Records contained in a dataset
━━━━

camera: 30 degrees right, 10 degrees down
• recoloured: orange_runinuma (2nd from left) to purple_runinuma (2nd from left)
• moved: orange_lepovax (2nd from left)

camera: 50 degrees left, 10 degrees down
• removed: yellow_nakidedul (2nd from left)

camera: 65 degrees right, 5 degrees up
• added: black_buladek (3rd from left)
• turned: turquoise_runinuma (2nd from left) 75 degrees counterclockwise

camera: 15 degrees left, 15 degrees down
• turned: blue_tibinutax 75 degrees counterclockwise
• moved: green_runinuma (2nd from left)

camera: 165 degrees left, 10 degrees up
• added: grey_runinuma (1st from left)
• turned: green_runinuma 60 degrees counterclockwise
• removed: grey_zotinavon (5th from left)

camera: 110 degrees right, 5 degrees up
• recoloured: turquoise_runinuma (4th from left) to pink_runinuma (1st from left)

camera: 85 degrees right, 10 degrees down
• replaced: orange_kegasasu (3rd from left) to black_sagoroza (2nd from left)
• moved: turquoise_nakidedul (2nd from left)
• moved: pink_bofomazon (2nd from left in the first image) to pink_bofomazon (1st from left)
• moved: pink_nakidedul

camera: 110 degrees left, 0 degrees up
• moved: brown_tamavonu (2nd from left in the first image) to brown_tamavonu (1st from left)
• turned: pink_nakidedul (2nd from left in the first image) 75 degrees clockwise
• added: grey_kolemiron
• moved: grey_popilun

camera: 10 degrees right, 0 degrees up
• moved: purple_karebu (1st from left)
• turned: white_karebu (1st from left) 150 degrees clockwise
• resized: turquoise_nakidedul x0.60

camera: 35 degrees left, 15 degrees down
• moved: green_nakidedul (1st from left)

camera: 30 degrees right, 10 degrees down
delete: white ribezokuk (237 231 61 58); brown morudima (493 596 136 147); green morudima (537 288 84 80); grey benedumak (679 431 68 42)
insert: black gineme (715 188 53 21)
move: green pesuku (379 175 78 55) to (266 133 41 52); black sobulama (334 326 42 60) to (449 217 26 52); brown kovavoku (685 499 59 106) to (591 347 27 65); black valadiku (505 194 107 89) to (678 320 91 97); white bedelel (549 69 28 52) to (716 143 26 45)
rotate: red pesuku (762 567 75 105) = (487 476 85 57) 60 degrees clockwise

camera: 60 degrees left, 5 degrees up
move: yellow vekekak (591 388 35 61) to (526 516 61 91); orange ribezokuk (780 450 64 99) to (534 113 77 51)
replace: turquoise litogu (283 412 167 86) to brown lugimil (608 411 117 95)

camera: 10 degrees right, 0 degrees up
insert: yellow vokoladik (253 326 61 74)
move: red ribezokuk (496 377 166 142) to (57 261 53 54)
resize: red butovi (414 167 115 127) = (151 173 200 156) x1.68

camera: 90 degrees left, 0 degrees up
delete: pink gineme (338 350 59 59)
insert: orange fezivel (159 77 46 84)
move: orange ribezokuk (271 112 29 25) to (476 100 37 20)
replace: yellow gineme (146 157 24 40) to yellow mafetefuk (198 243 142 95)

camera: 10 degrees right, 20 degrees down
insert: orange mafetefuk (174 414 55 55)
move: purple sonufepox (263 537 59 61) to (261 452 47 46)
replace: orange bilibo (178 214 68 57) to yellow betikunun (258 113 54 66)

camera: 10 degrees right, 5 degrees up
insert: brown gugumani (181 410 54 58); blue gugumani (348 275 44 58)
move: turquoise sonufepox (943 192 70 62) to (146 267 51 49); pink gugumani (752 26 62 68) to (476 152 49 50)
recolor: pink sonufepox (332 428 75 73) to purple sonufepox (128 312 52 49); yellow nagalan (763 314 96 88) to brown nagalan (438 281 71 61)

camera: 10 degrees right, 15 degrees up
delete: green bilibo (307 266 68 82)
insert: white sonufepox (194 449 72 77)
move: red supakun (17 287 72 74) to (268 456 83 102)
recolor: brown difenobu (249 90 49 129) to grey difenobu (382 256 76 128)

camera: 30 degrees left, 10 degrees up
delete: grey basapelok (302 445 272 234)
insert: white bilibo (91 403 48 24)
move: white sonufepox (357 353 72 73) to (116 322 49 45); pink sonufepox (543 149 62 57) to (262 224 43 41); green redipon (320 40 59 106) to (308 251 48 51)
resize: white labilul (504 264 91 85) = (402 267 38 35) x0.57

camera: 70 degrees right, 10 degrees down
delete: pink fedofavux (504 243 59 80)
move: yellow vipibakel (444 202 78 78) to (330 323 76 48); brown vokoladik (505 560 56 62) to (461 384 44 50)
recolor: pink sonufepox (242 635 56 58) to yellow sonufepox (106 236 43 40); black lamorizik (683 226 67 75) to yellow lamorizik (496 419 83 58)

━━━━

## Problem details
Transcribe the records above exactly.

## Written response
camera: 30 degrees right, 10 degrees down
• recoloured: orange_runinuma (2nd from left) to purple_runinuma (2nd from left)
• moved: orange_lepovax (2nd from left)

camera: 50 degrees left, 10 degrees down
• removed: yellow_nakidedul (2nd from left)

camera: 65 degrees right, 5 degrees up
• added: black_buladek (3rd from left)
• turned: turquoise_runinuma (2nd from left) 75 degrees counterclockwise

camera: 15 degrees left, 15 degrees down
• turned: blue_tibinutax 75 degrees counterclockwise
• moved: green_runinuma (2nd from left)

camera: 165 degrees left, 10 degrees up
• added: grey_runinuma (1st from left)
• turned: green_runinuma 60 degrees counterclockwise
• removed: grey_zotinavon (5th from left)

camera: 110 degrees right, 5 degrees up
• recoloured: turquoise_runinuma (4th from left) to pink_runinuma (1st from left)

camera: 85 degrees right, 10 degrees down
• replaced: orange_kegasasu (3rd from left) to black_sagoroza (2nd from left)
• moved: turquoise_nakidedul (2nd from left)
• moved: pink_bofomazon (2nd from left in the first image) to pink_bofomazon (1st from left)
• moved: pink_nakidedul

camera: 110 degrees left, 0 degrees up
• moved: brown_tamavonu (2nd from left in the first image) to brown_tamavonu (1st from left)
• turned: pink_nakidedul (2nd from left in the first image) 75 degrees clockwise
• added: grey_kolemiron
• moved: grey_popilun

camera: 10 degrees right, 0 degrees up
• moved: purple_karebu (1st from left)
• turned: white_karebu (1st from left) 150 degrees clockwise
• resized: turquoise_nakidedul x0.60

camera: 35 degrees left, 15 degrees down
• moved: green_nakidedul (1st from left)

camera: 30 degrees right, 10 degrees down
delete: white ribezokuk (237 231 61 58); brown morudima (493 596 136 147); green morudima (537 288 84 80); grey benedumak (679 431 68 42)
insert: black gineme (715 188 53 21)
move: green pesuku (379 175 78 55) to (266 133 41 52); black sobulama (334 326 42 60) to (449 217 26 52); brown kovavoku (685 499 59 106) to (591 347 27 65); black valadiku (505 194 107 89) to (678 320 91 97); white bedelel (549 69 28 52) to (716 143 26 45)
rotate: red pesuku (762 567 75 105) = (487 476 85 57) 60 degrees clockwise

camera: 60 degrees left, 5 degrees up
move: yellow vekekak (591 388 35 61) to (526 516 61 91); orange ribezokuk (780 450 64 99) to (534 113 77 51)
replace: turquoise litogu (283 412 167 86) to brown lugimil (608 411 117 95)

camera: 10 degrees right, 0 degrees up
insert: yellow vokoladik (253 326 61 74)
move: red ribezokuk (496 377 166 142) to (57 261 53 54)
resize: red butovi (414 167 115 127) = (151 173 200 156) x1.68

camera: 90 degrees left, 0 degrees up
delete: pink gineme (338 350 59 59)
insert: orange fezivel (159 77 46 84)
move: orange ribezokuk (271 112 29 25) to (476 100 37 20)
replace: yellow gineme (146 157 24 40) to yellow mafetefuk (198 243 142 95)

camera: 10 degrees right, 20 degrees down
insert: orange mafetefuk (174 414 55 55)
move: purple sonufepox (263 537 59 61) to (261 452 47 46)
replace: orange bilibo (178 214 68 57) to yellow betikunun (258 113 54 66)

camera: 10 degrees right, 5 degrees up
insert: brown gugumani (181 410 54 58); blue gugumani (348 275 44 58)
move: turquoise sonufepox (943 192 70 62) to (146 267 51 49); pink gugumani (752 26 62 68) to (476 152 49 50)
recolor: pink sonufepox (332 428 75 73) to purple sonufepox (128 312 52 49); yellow nagalan (763 314 96 88) to brown nagalan (438 281 71 61)

camera: 10 degrees right, 15 degrees up
delete: green bilibo (307 266 68 82)
insert: white sonufepox (194 449 72 77)
move: red supakun (17 287 72 74) to (268 456 83 102)
recolor: brown difenobu (249 90 49 129) to grey difenobu (382 256 76 128)

camera: 30 degrees left, 10 degrees up
delete: grey basapelok (302 445 272 234)
insert: white bilibo (91 403 48 24)
move: white sonufepox (357 353 72 73) to (116 322 49 45); pink sonufepox (543 149 62 57) to (262 224 43 41); green redipon (320 40 59 106) to (308 251 48 51)
resize: white labilul (504 264 91 85) = (402 267 38 35) x0.57

camera: 70 degrees right, 10 degrees down
delete: pink fedofavux (504 243 59 80)
move: yellow vipibakel (444 202 78 78) to (330 323 76 48); brown vokoladik (505 560 56 62) to (461 384 44 50)
recolor: pink sonufepox (242 635 56 58) to yellow sonufepox (106 236 43 40); black lamorizik (683 226 67 75) to yellow lamorizik (496 419 83 58)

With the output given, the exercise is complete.